Collected data entries
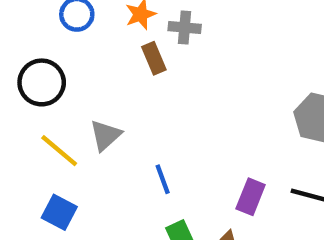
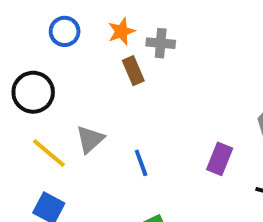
blue line: (163, 179) -> (141, 163), moved
purple rectangle: (251, 197) -> (220, 159), moved

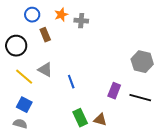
brown rectangle: (133, 71) -> (45, 35), moved
gray triangle: (90, 139) -> (45, 70), turned -49
purple rectangle: (220, 159) -> (114, 91), moved

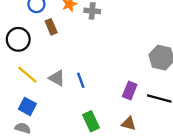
gray triangle: (45, 70) -> (57, 78), moved
brown triangle: (100, 120) -> (129, 124), moved

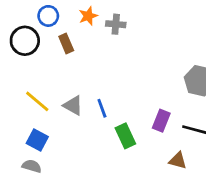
black circle: (18, 39) -> (25, 41), moved
green rectangle: (91, 121) -> (125, 136), moved
brown triangle: (129, 124) -> (178, 161), moved

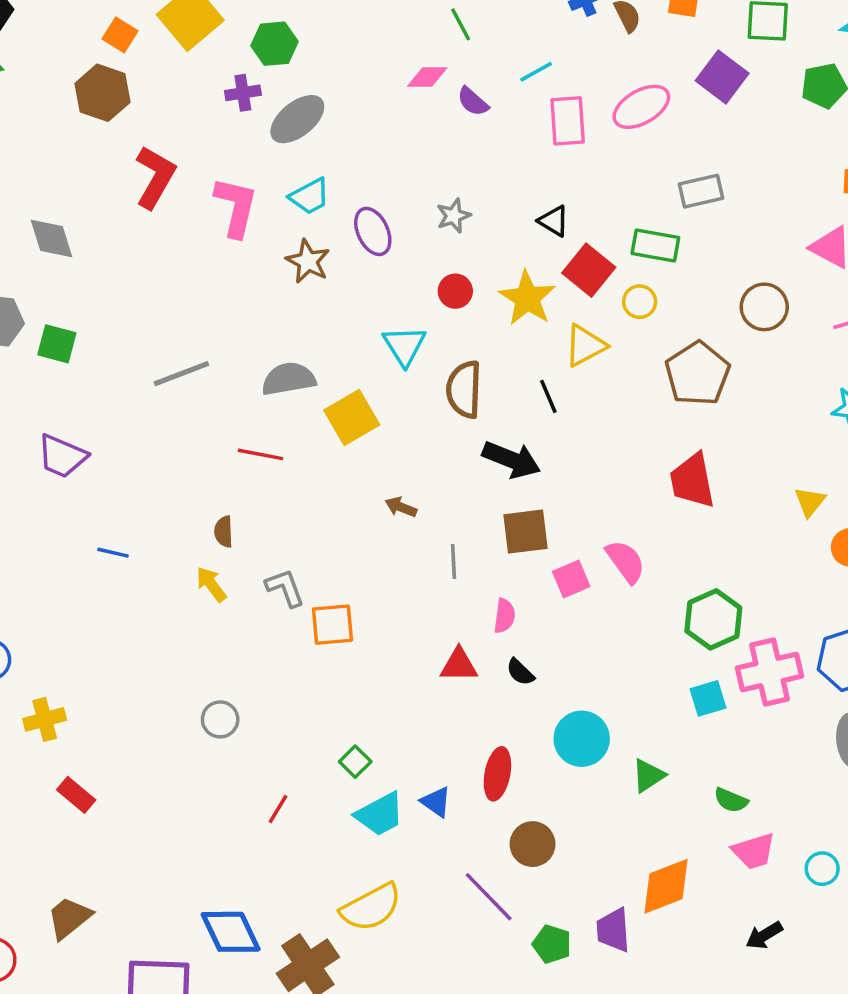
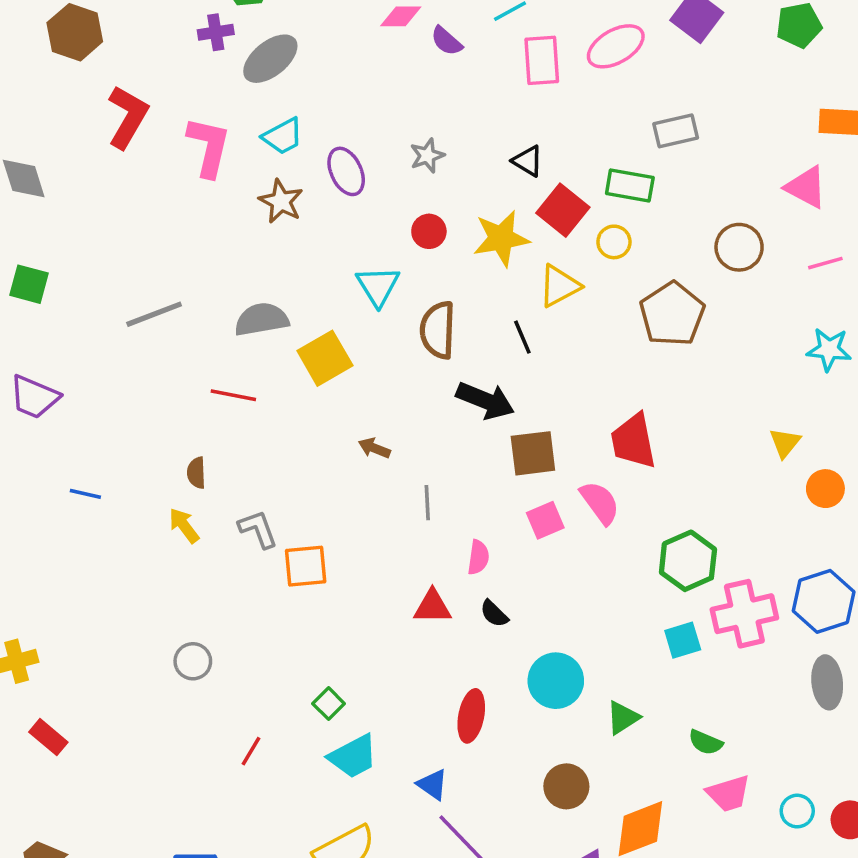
yellow star: (527, 298) -> (501, 238), turned 30
red trapezoid: (692, 481) -> (633, 441), moved
brown square: (526, 532) -> (533, 453), moved
blue triangle: (436, 802) -> (432, 785), moved
brown circle: (533, 844) -> (566, 786), moved

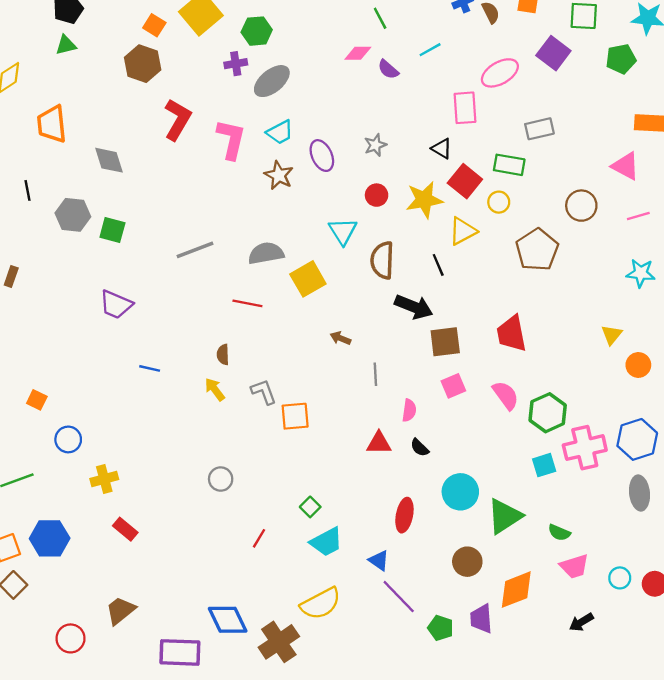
pink rectangle: (542, 60) -> (465, 108), moved
pink semicircle: (600, 503) -> (506, 395), moved
green triangle: (623, 718) -> (505, 516), size x1.6

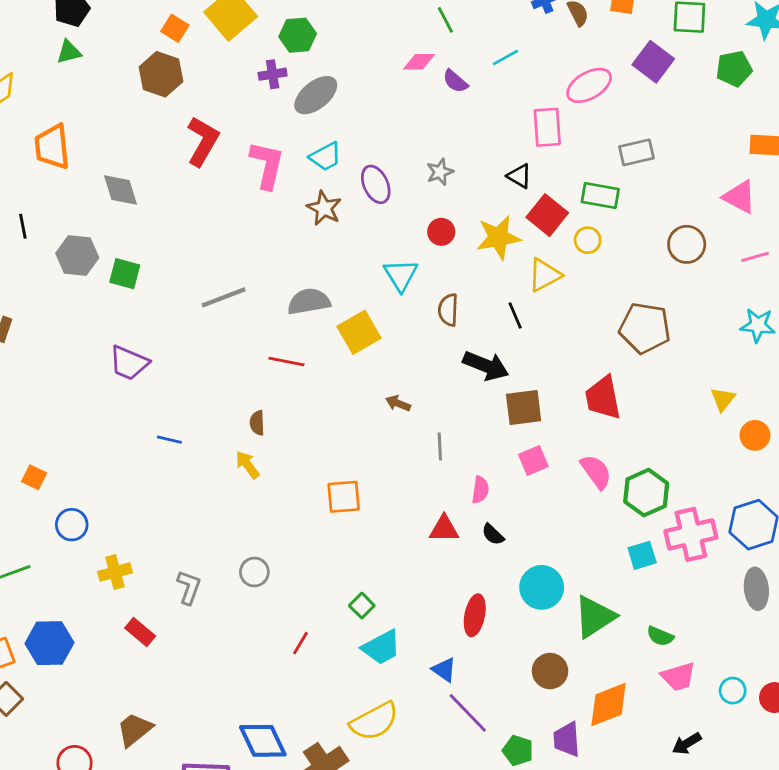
brown pentagon: (537, 250) -> (645, 328), moved, turned -30
brown semicircle: (382, 260) -> (448, 310), size x0.7
gray L-shape: (264, 392) -> (189, 587), moved, turned 40

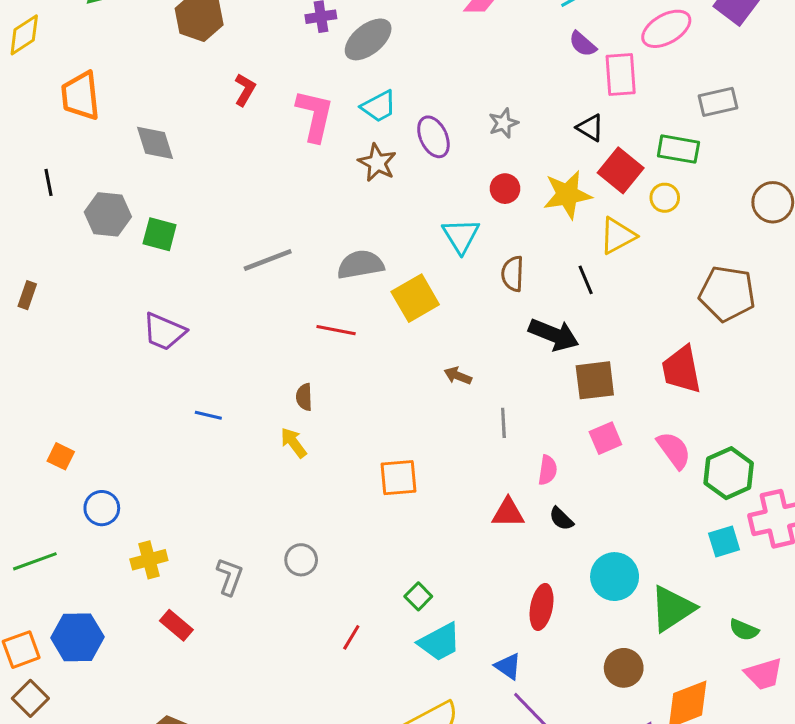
purple semicircle: (455, 81) -> (583, 44), moved
red L-shape: (203, 141) -> (245, 90), size x0.6

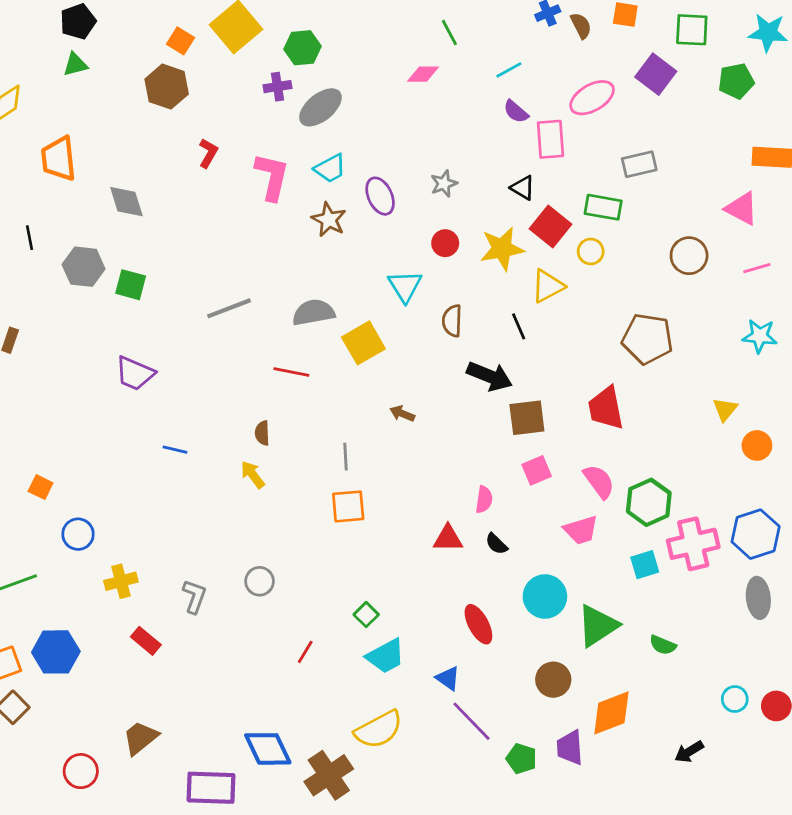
gray line: (503, 423) -> (345, 457), moved
red ellipse: (542, 607) -> (478, 624), turned -39
pink trapezoid: (764, 674) -> (581, 530), moved

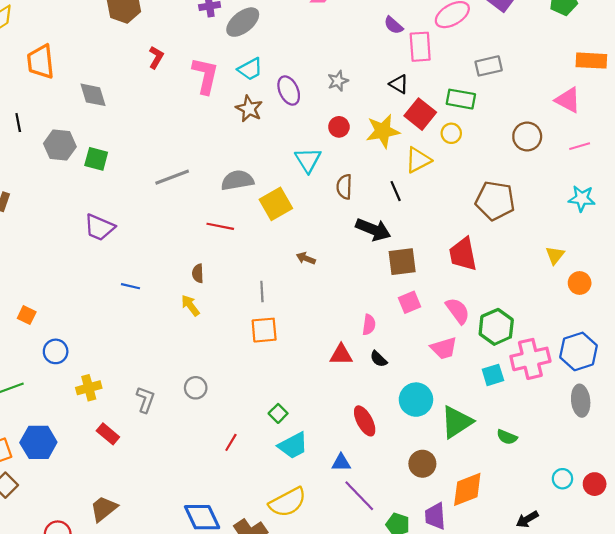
blue triangle: (448, 678) -> (341, 463), turned -36

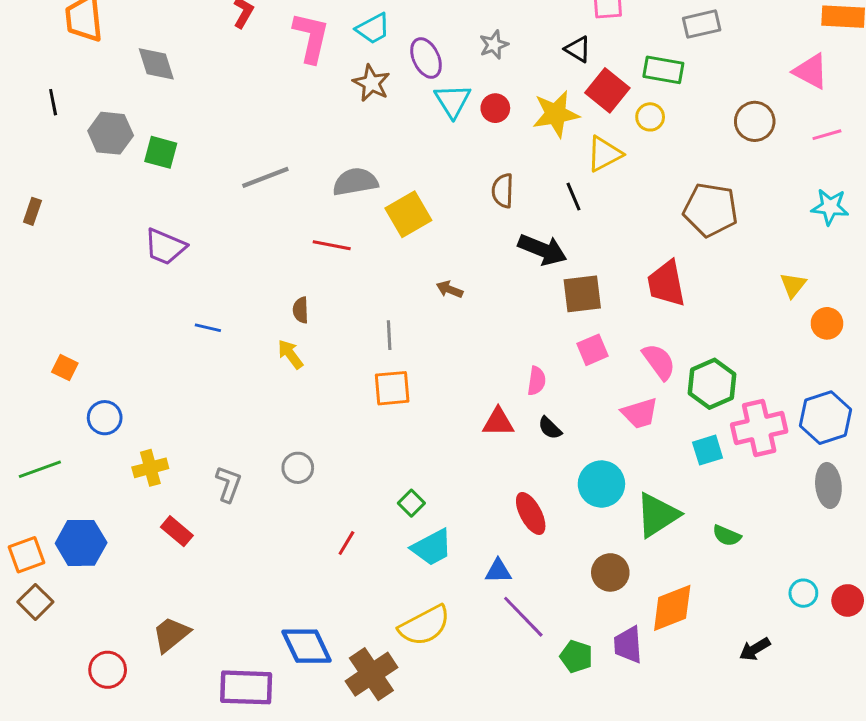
cyan triangle: (308, 160) -> (453, 101), moved

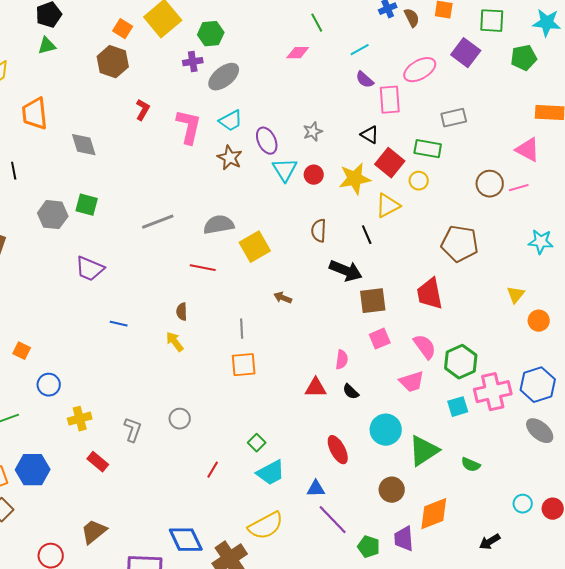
gray hexagon: (111, 133) -> (53, 215), moved
pink line: (827, 135) -> (519, 188), moved
gray ellipse: (828, 485) -> (540, 431), turned -44

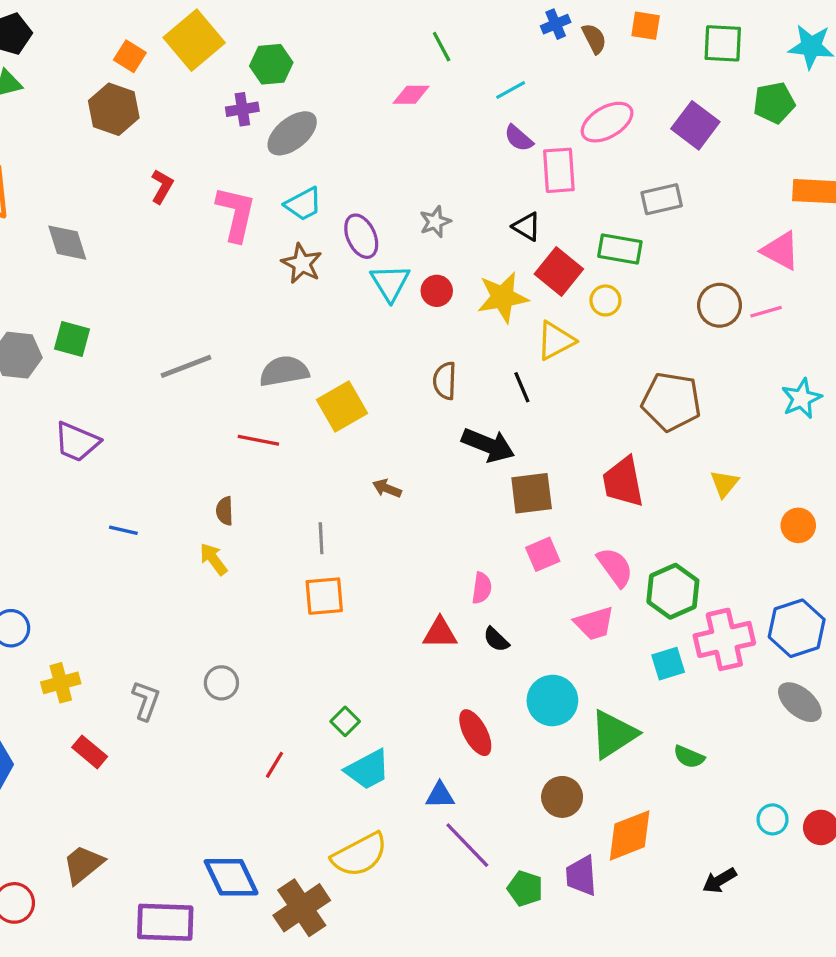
purple square: (466, 53) -> (695, 125), moved
cyan star: (541, 242) -> (801, 398), turned -30
yellow triangle: (516, 295) -> (724, 484), moved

### Task to carry out
Reproduce each entry verbatim, excluding any embedded images.

### Solution for this problem
blue line: (163, 179) -> (141, 163), moved
purple rectangle: (251, 197) -> (220, 159), moved

brown rectangle: (133, 71) -> (45, 35), moved
gray triangle: (90, 139) -> (45, 70), turned -49
purple rectangle: (220, 159) -> (114, 91), moved

gray triangle: (45, 70) -> (57, 78), moved
brown triangle: (100, 120) -> (129, 124), moved

black circle: (18, 39) -> (25, 41), moved
green rectangle: (91, 121) -> (125, 136), moved
brown triangle: (129, 124) -> (178, 161), moved

yellow star: (527, 298) -> (501, 238), turned 30
red trapezoid: (692, 481) -> (633, 441), moved
brown square: (526, 532) -> (533, 453), moved
blue triangle: (436, 802) -> (432, 785), moved
brown circle: (533, 844) -> (566, 786), moved

pink rectangle: (542, 60) -> (465, 108), moved
pink semicircle: (600, 503) -> (506, 395), moved
green triangle: (623, 718) -> (505, 516), size x1.6

brown pentagon: (537, 250) -> (645, 328), moved, turned -30
brown semicircle: (382, 260) -> (448, 310), size x0.7
gray L-shape: (264, 392) -> (189, 587), moved, turned 40

purple semicircle: (455, 81) -> (583, 44), moved
red L-shape: (203, 141) -> (245, 90), size x0.6

gray line: (503, 423) -> (345, 457), moved
red ellipse: (542, 607) -> (478, 624), turned -39
pink trapezoid: (764, 674) -> (581, 530), moved

blue triangle: (448, 678) -> (341, 463), turned -36

cyan triangle: (308, 160) -> (453, 101), moved

gray hexagon: (111, 133) -> (53, 215), moved
pink line: (827, 135) -> (519, 188), moved
gray ellipse: (828, 485) -> (540, 431), turned -44

purple square: (466, 53) -> (695, 125), moved
cyan star: (541, 242) -> (801, 398), turned -30
yellow triangle: (516, 295) -> (724, 484), moved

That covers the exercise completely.